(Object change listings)

_ _ _ _ _ _ _

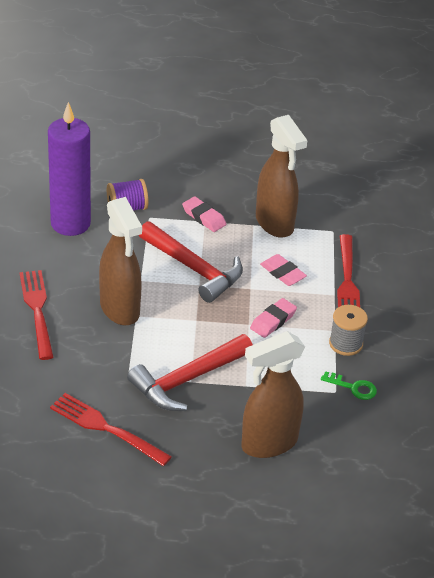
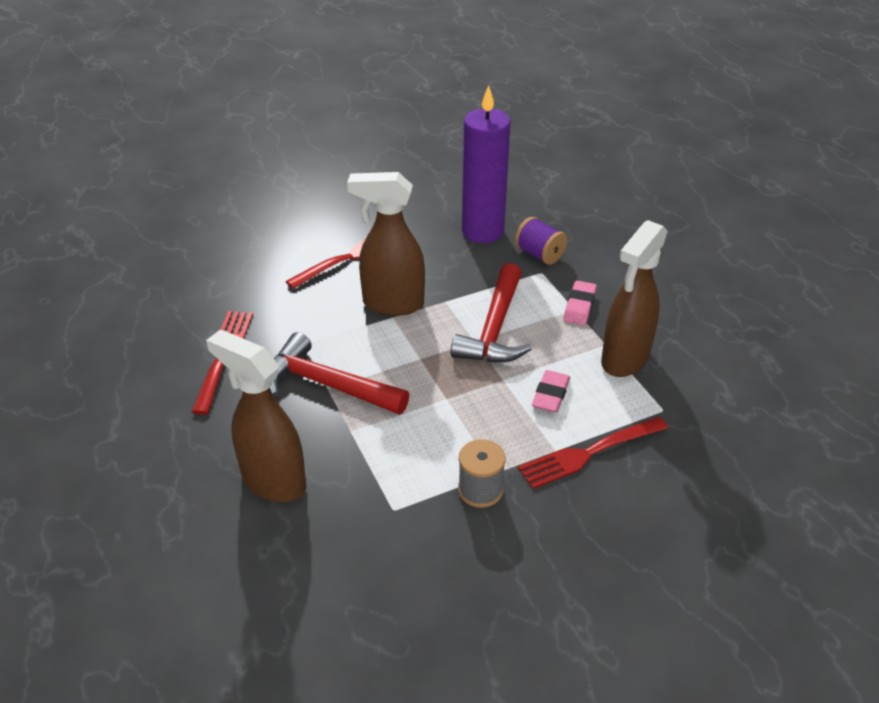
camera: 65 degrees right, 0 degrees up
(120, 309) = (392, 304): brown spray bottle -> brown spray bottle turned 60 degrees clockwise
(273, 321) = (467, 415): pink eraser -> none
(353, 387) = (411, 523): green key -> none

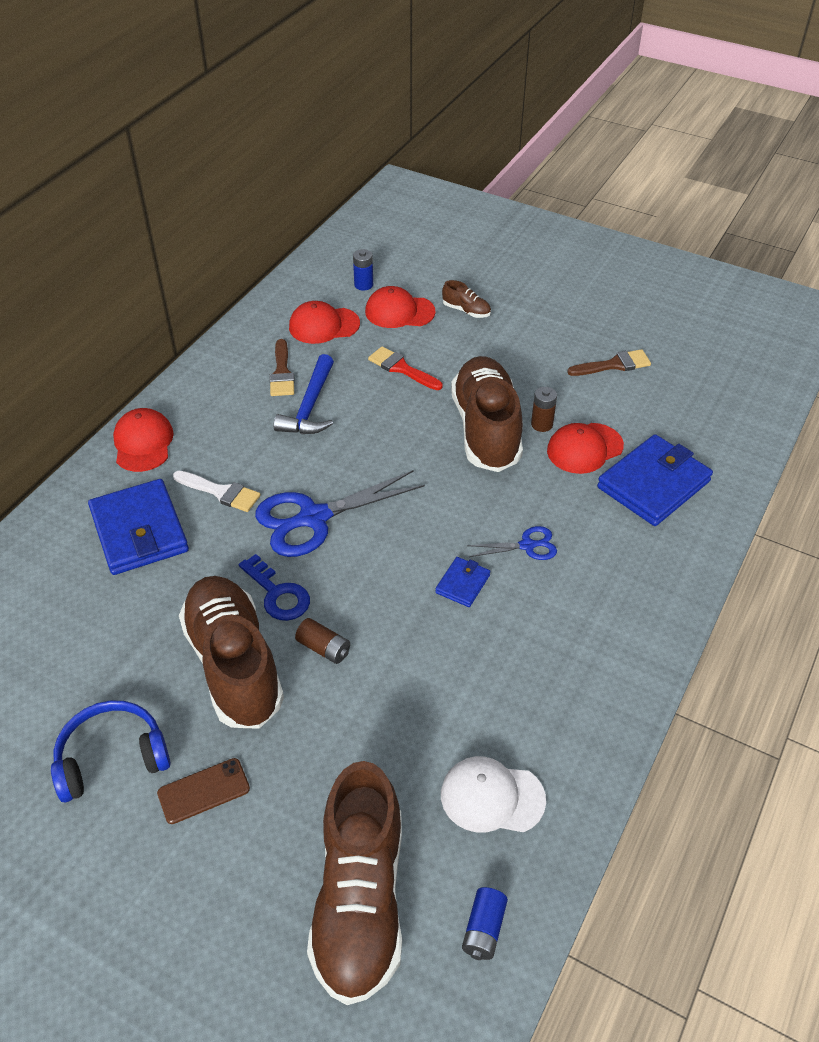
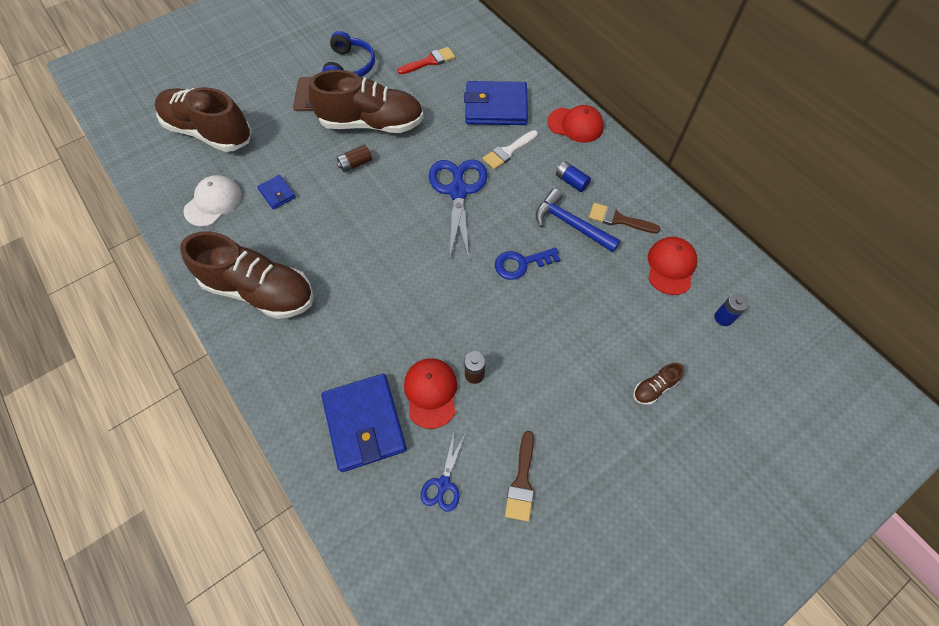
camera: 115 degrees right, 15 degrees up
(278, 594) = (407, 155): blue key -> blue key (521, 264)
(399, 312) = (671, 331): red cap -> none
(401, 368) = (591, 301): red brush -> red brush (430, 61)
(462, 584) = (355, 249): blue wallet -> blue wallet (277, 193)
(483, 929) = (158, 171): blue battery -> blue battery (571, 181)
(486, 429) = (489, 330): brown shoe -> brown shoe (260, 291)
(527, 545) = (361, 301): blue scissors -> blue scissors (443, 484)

_ _ _ _ _ _ _

**Your instructions:** Once you find the string "brown" in a line of the records, copy that line.

**Task output:**
(120, 309) = (392, 304): brown spray bottle -> brown spray bottle turned 60 degrees clockwise
(486, 429) = (489, 330): brown shoe -> brown shoe (260, 291)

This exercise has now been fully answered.